◆ YOUR GOAL: An exact repetition of every entry, with no images, is the required answer.

◆ DATA EXCERPTS:
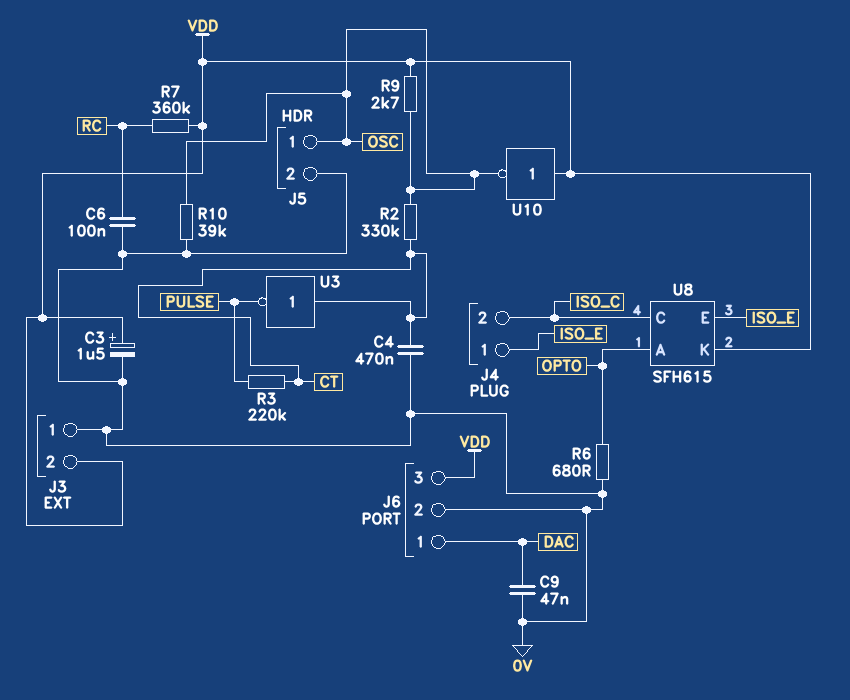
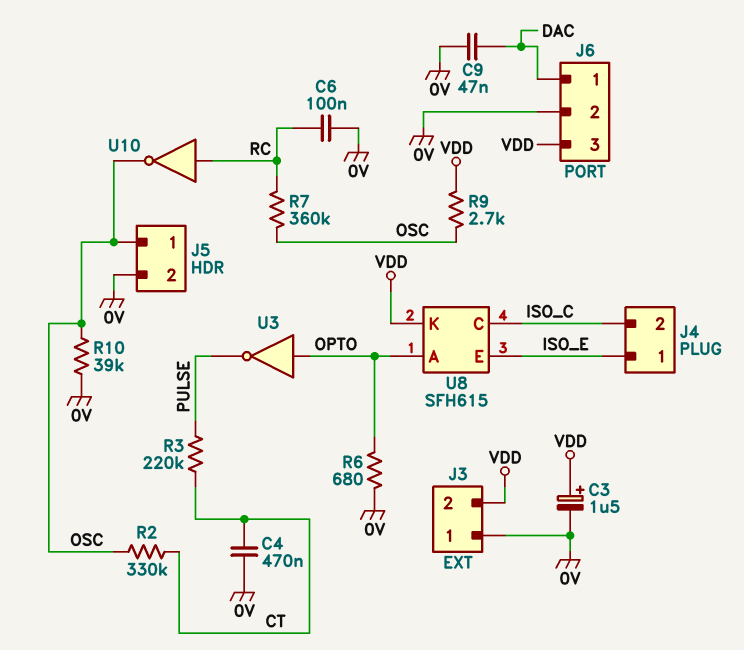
R7: 360k (RC, VDD) -> 360k (OSC, RC)
U3: NOT (in CT, out PULSE) -> NOT (in OPTO, out PULSE)
U10: NOT (in VDD, out OSC) -> NOT (in RC, out OSC)

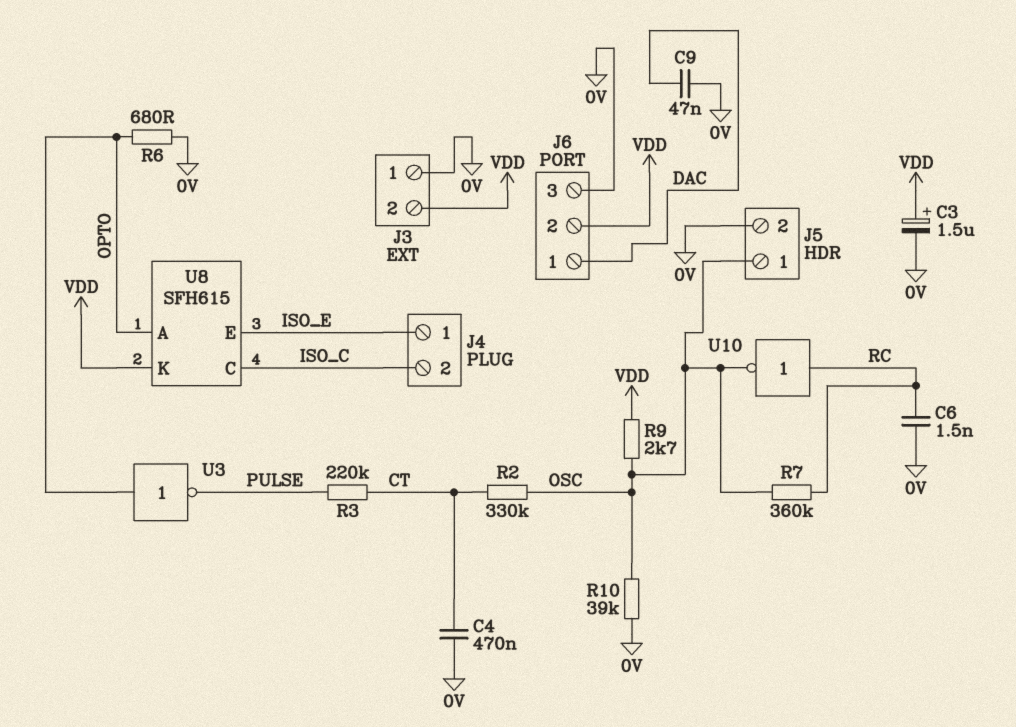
C6: 100nF (0V, RC) -> 1.5nF (0V, RC)
J6 pin 2: 0V -> VDD
J6 pin 3: VDD -> 0V

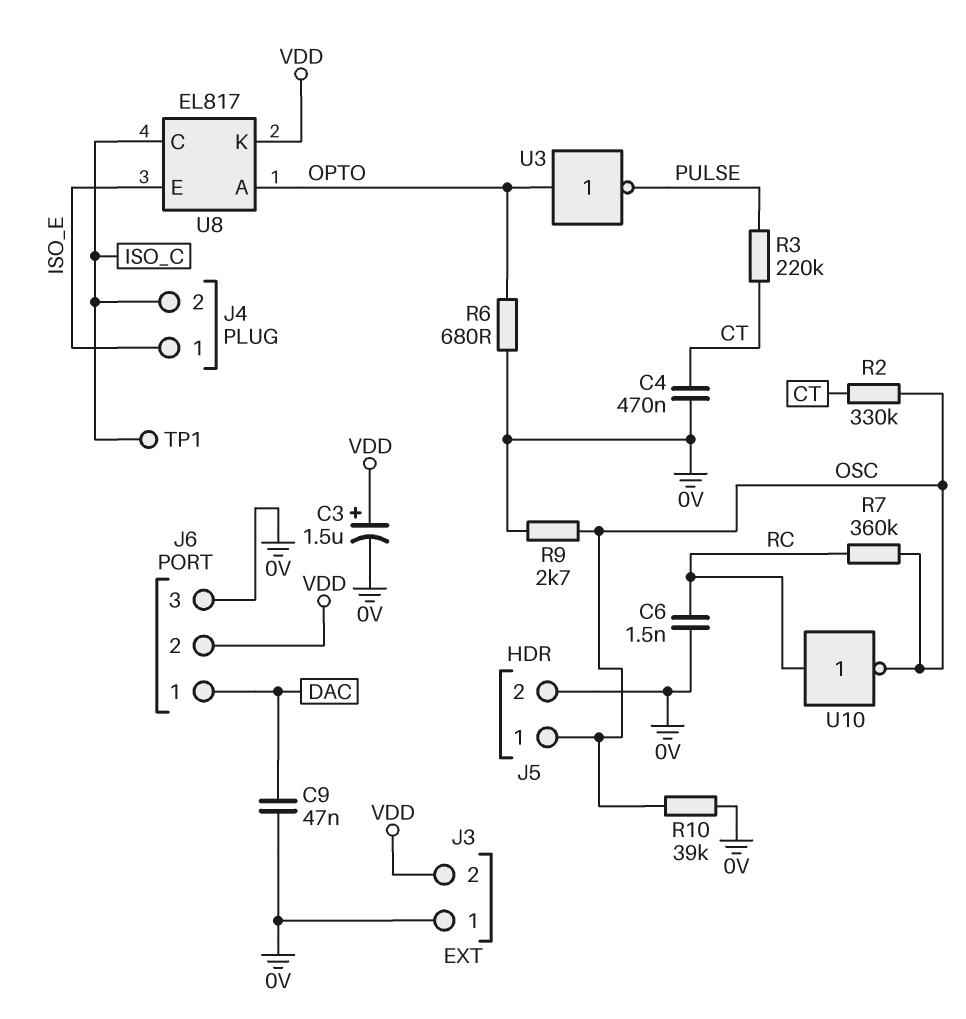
R9: 2.7k (OSC, VDD) -> 2.7k (0V, OSC)
TP1: none -> test point (ISO_C)
U8: SFH615 -> EL817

◆ WORKED SOLUTION:
R7: 360k (RC, VDD) -> 360k (OSC, RC)
U3: NOT (in CT, out PULSE) -> NOT (in OPTO, out PULSE)
U10: NOT (in VDD, out OSC) -> NOT (in RC, out OSC)

C6: 100nF (0V, RC) -> 1.5nF (0V, RC)
J6 pin 2: 0V -> VDD
J6 pin 3: VDD -> 0V

R9: 2.7k (OSC, VDD) -> 2.7k (0V, OSC)
TP1: none -> test point (ISO_C)
U8: SFH615 -> EL817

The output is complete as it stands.